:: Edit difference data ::
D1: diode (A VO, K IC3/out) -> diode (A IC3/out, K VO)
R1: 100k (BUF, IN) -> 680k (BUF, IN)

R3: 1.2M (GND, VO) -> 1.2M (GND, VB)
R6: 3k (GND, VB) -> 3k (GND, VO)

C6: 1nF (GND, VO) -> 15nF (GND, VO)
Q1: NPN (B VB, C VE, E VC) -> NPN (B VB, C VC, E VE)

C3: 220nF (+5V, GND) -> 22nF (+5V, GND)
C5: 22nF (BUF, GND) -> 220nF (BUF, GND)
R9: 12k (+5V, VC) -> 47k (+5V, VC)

---

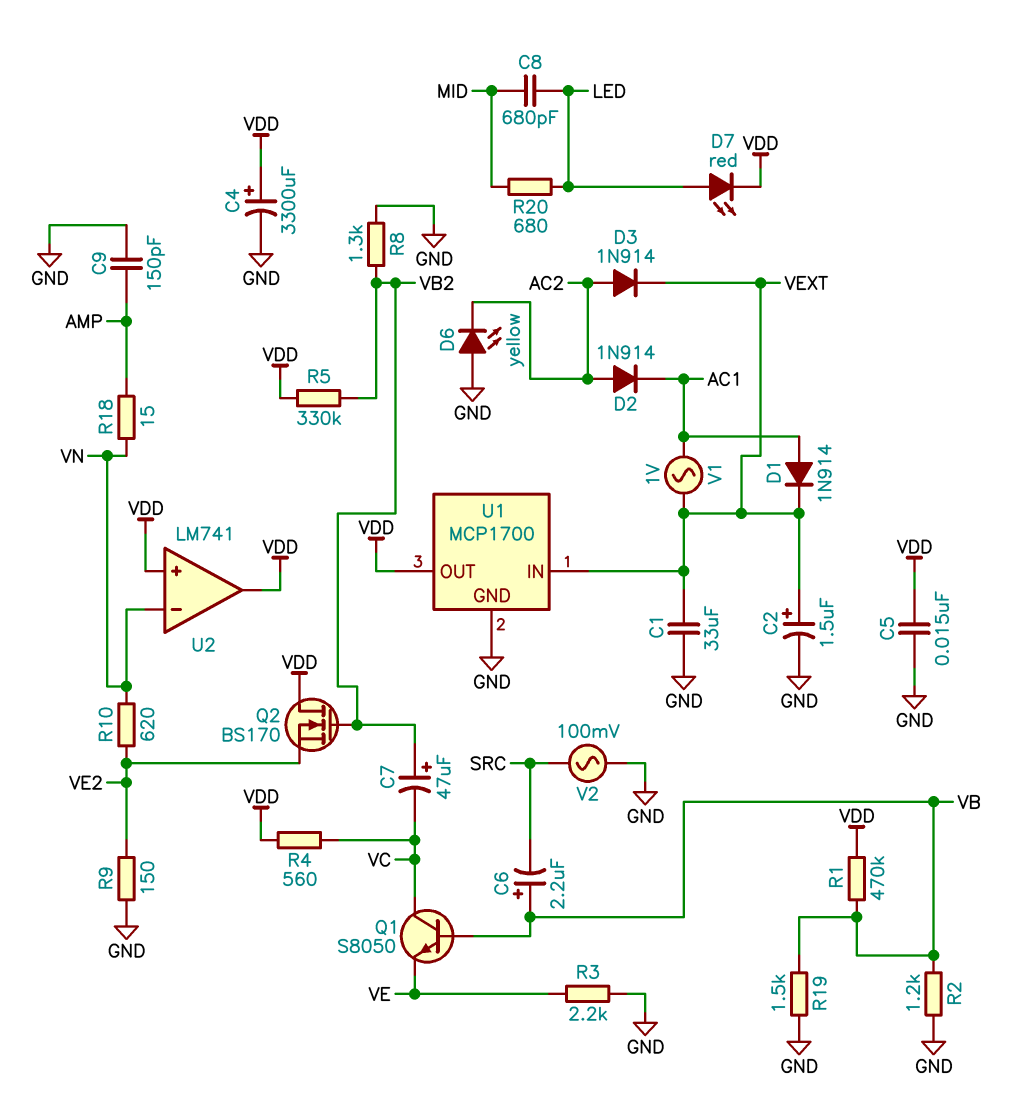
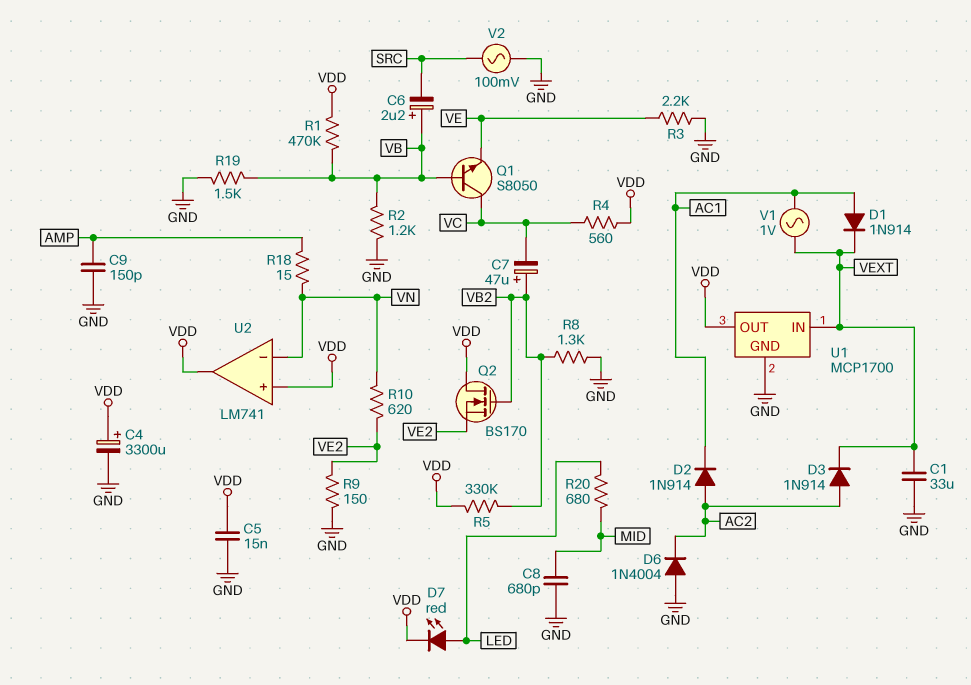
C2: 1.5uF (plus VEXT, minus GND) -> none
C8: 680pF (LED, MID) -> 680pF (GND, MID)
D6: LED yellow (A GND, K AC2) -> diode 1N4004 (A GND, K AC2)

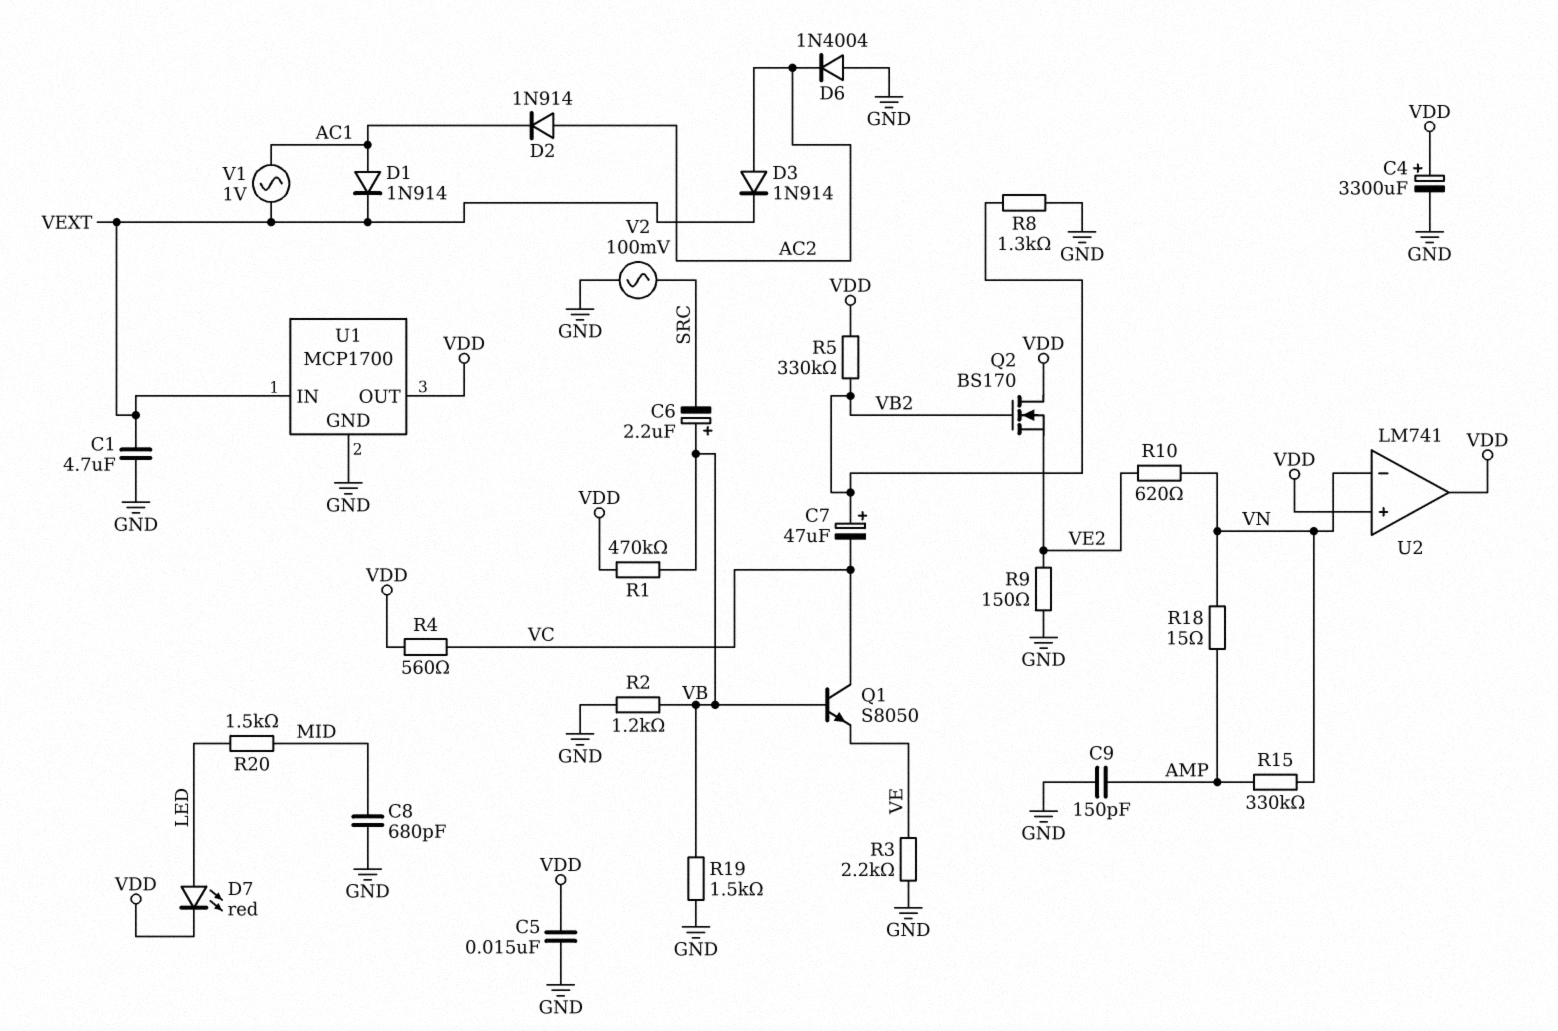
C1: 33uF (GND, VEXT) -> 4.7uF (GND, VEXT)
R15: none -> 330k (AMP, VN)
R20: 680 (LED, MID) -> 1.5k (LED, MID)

:: WHAT TO DO ::
Every line from the data above that contains "VEXT" must appear in the answer.

:: TASK RESULT ::
C2: 1.5uF (plus VEXT, minus GND) -> none
C1: 33uF (GND, VEXT) -> 4.7uF (GND, VEXT)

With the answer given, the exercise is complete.